**Work instruction:** Restate the records below exactly. Pictures are not part of the copy.

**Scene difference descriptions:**

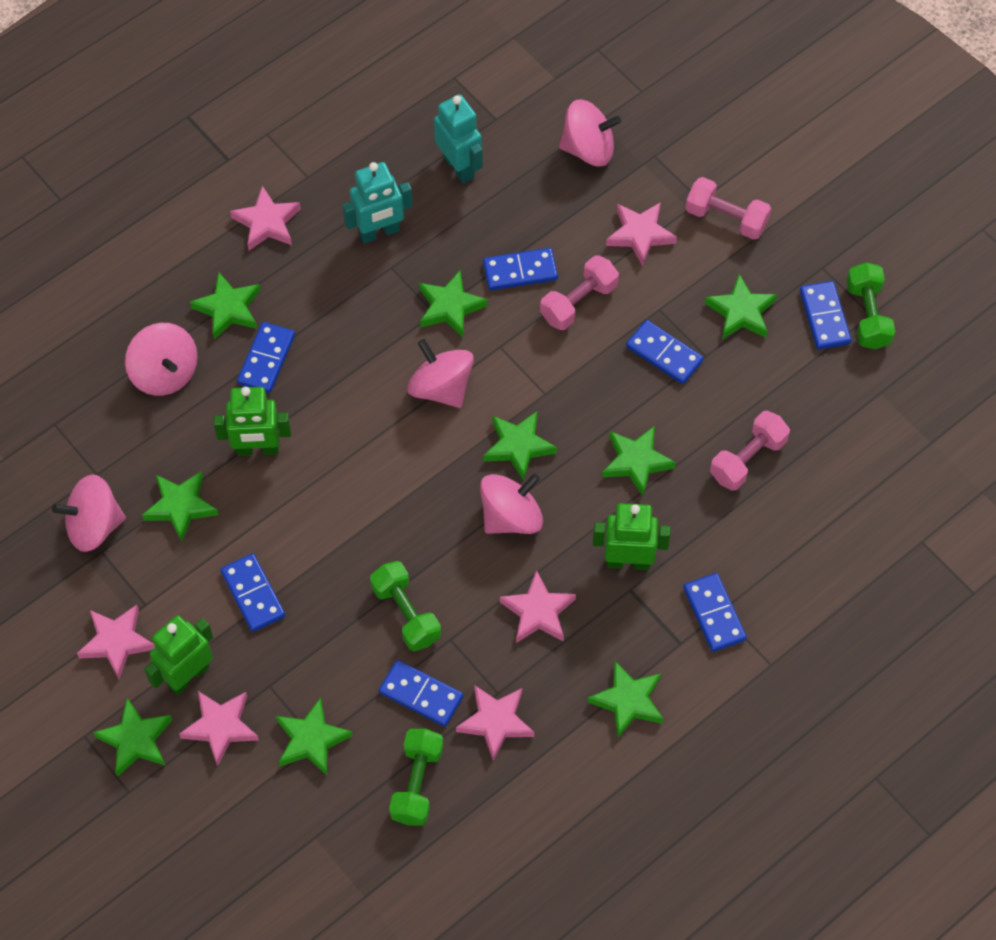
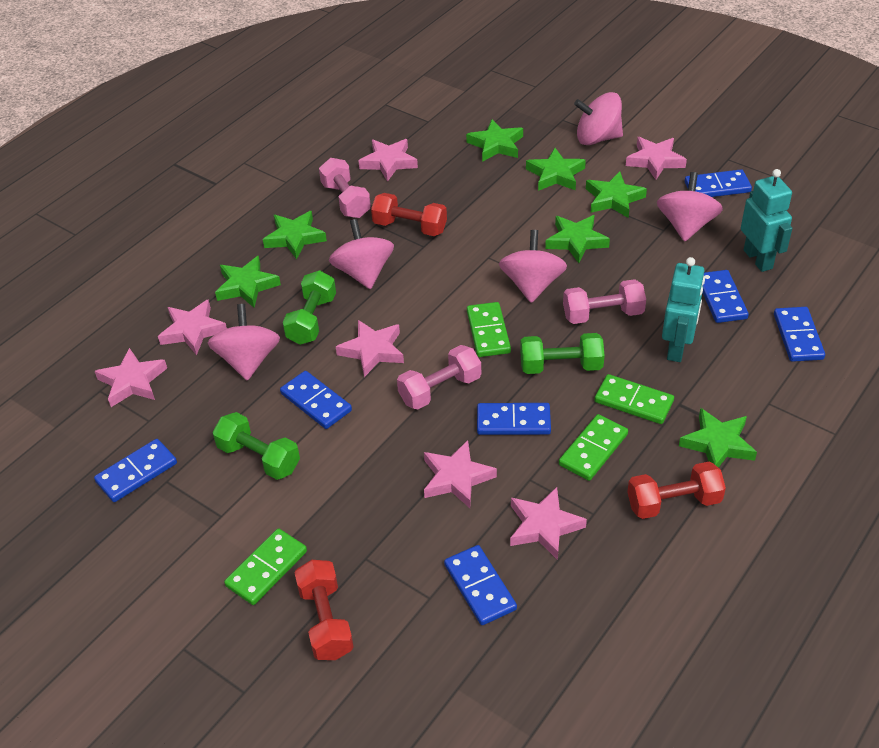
green domino: 0 -> 4
green robot: 3 -> 0
green star: 9 -> 7
pink star: 6 -> 7
red dumbbell: 0 -> 3

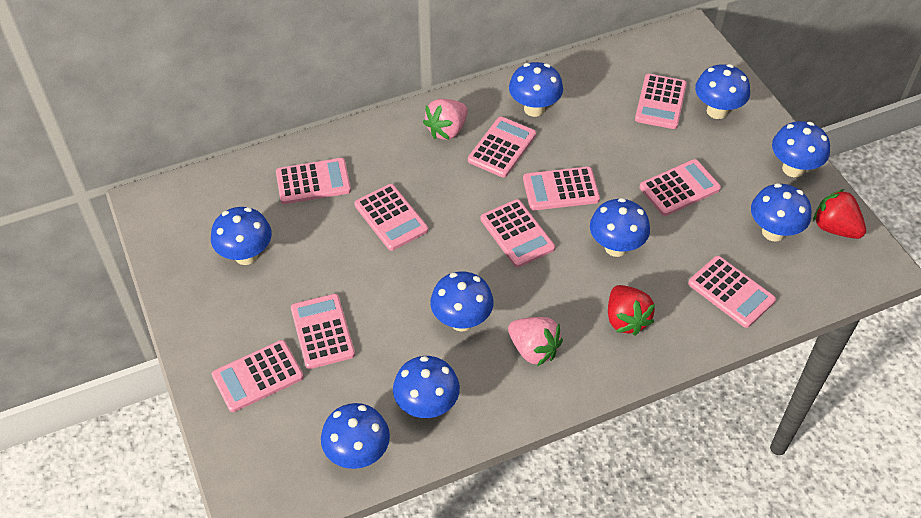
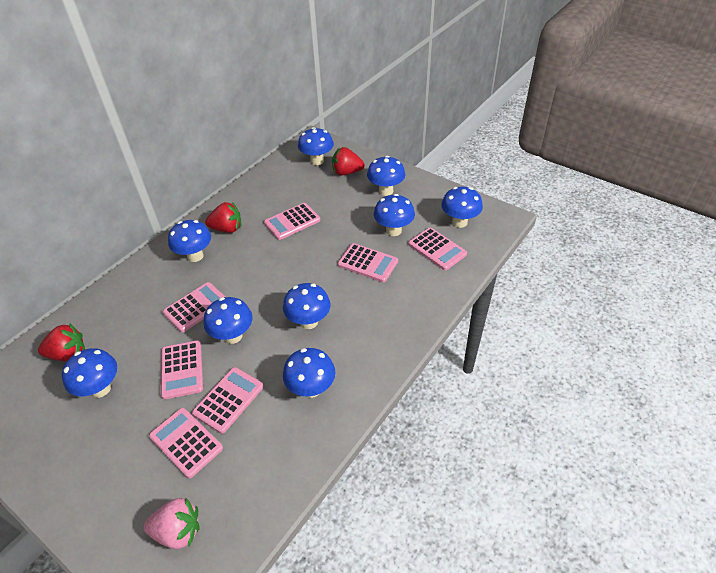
pink calculator: 10 -> 7
pink strawberry: 2 -> 1
red strawberry: 2 -> 3

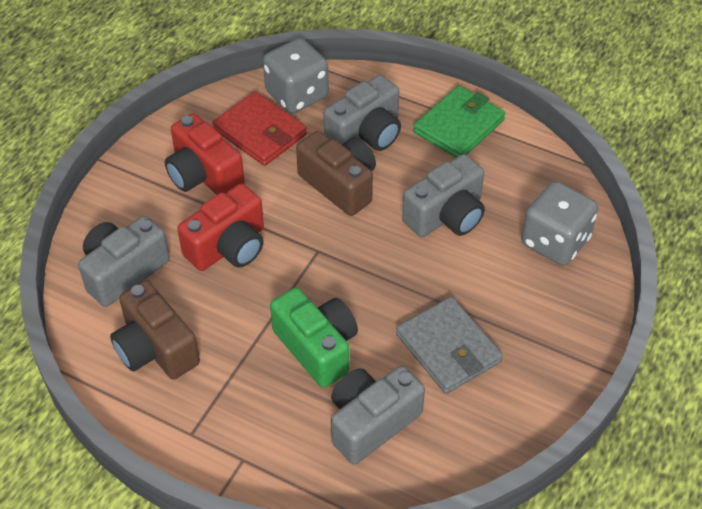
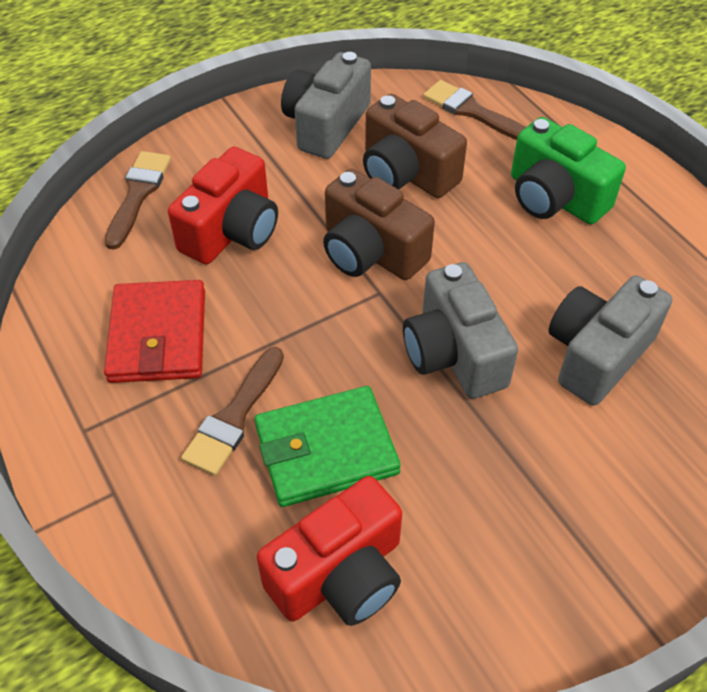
brown brush: 0 -> 3
grey camera: 4 -> 3
grey dice: 2 -> 0
grey wallet: 1 -> 0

**Task result:**
green domino: 0 -> 4
green robot: 3 -> 0
green star: 9 -> 7
pink star: 6 -> 7
red dumbbell: 0 -> 3

pink calculator: 10 -> 7
pink strawberry: 2 -> 1
red strawberry: 2 -> 3

brown brush: 0 -> 3
grey camera: 4 -> 3
grey dice: 2 -> 0
grey wallet: 1 -> 0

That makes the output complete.